Scene edit records:
• • • • •

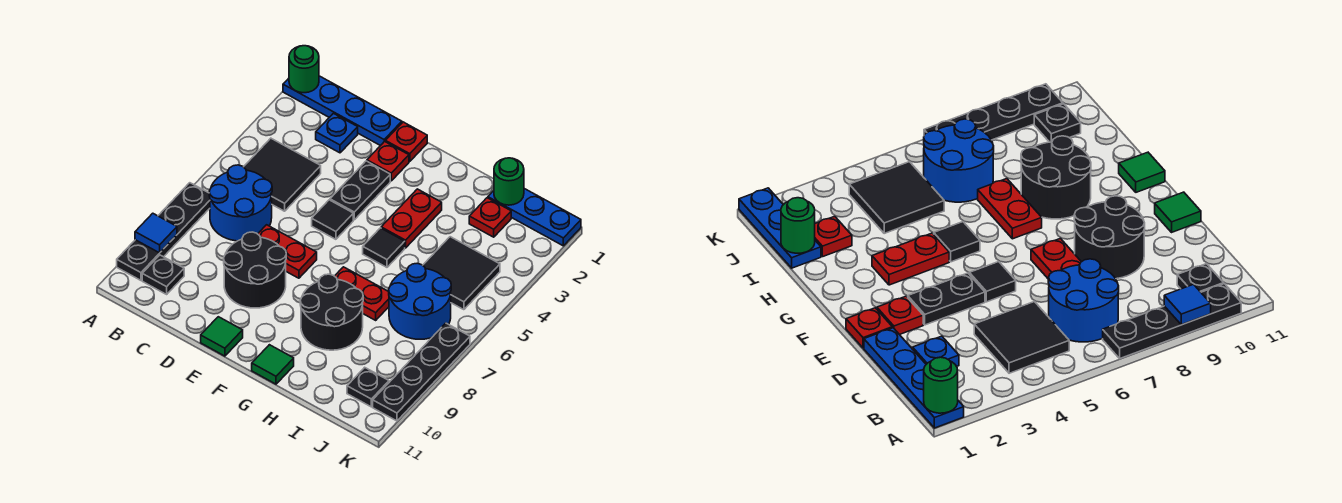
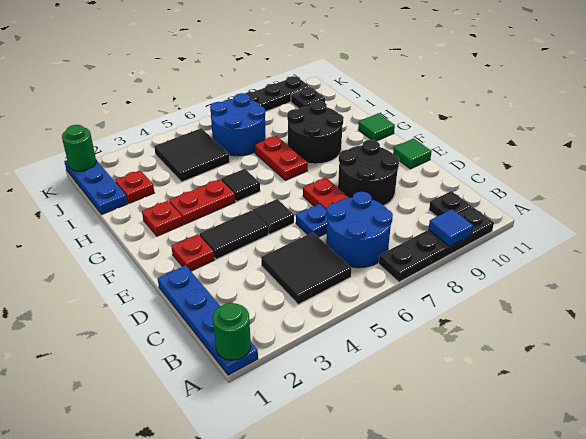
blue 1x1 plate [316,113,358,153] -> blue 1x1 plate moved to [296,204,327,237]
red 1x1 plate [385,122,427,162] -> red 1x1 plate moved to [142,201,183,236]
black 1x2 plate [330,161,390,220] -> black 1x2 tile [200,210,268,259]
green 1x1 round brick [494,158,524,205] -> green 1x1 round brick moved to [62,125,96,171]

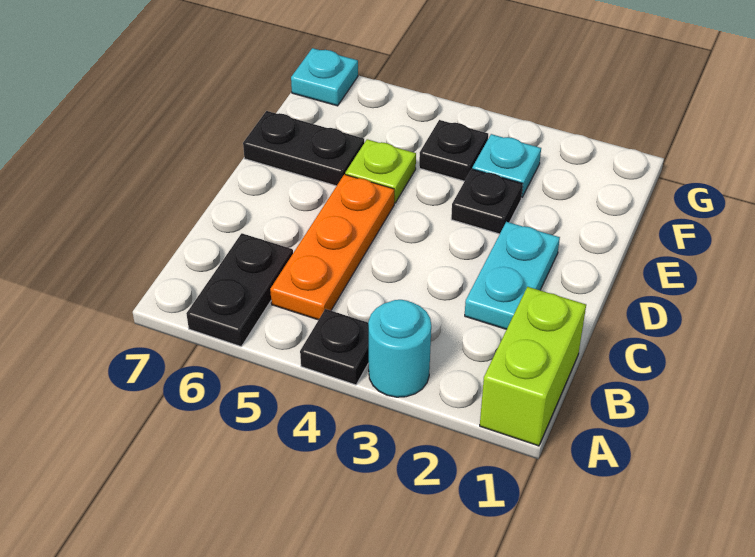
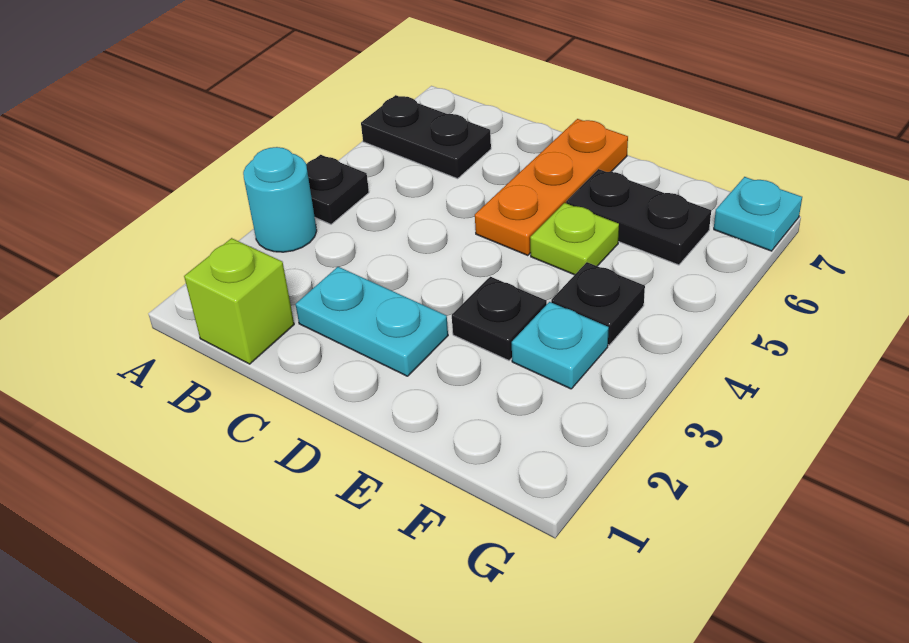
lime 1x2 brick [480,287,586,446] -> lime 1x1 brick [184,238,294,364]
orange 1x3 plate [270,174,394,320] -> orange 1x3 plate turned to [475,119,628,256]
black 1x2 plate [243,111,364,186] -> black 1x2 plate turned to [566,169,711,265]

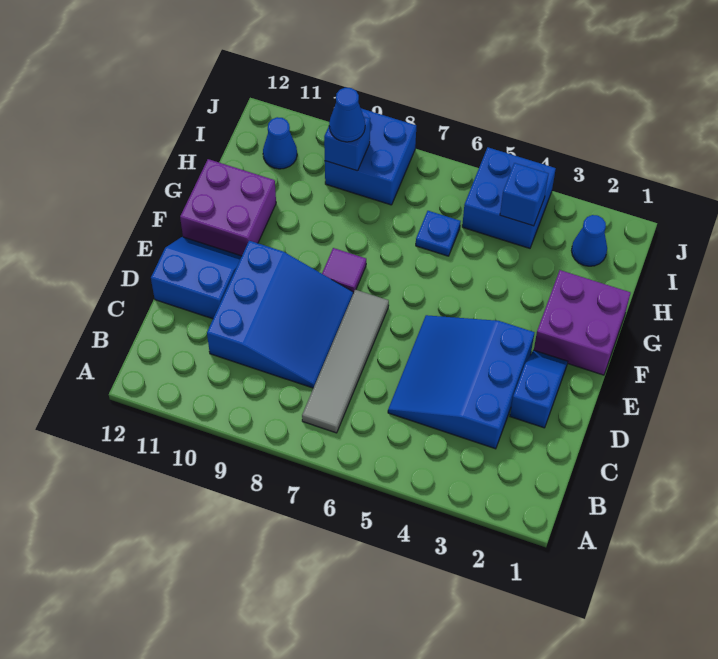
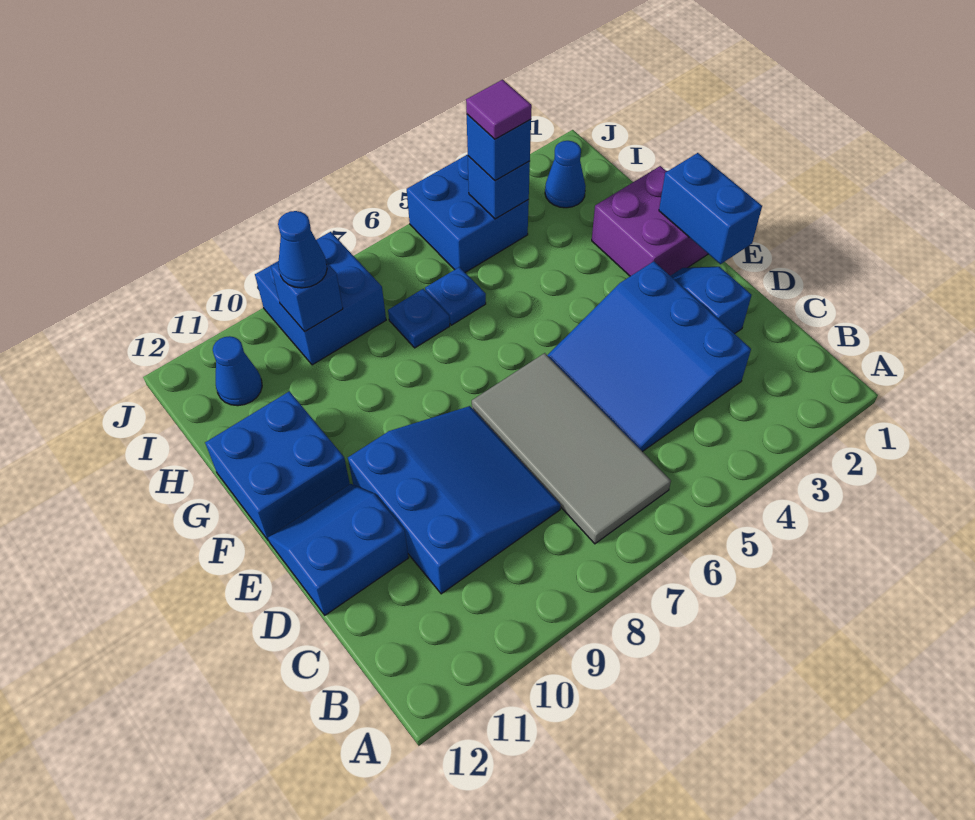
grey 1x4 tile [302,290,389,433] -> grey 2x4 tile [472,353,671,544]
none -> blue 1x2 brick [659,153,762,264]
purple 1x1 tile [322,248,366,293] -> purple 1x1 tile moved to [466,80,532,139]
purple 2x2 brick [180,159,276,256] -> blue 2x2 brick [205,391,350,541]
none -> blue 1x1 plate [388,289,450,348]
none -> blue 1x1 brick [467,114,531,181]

• • • • •

The word "tile" appears in some lines of the records. Please work out how many and reply with that number only.

3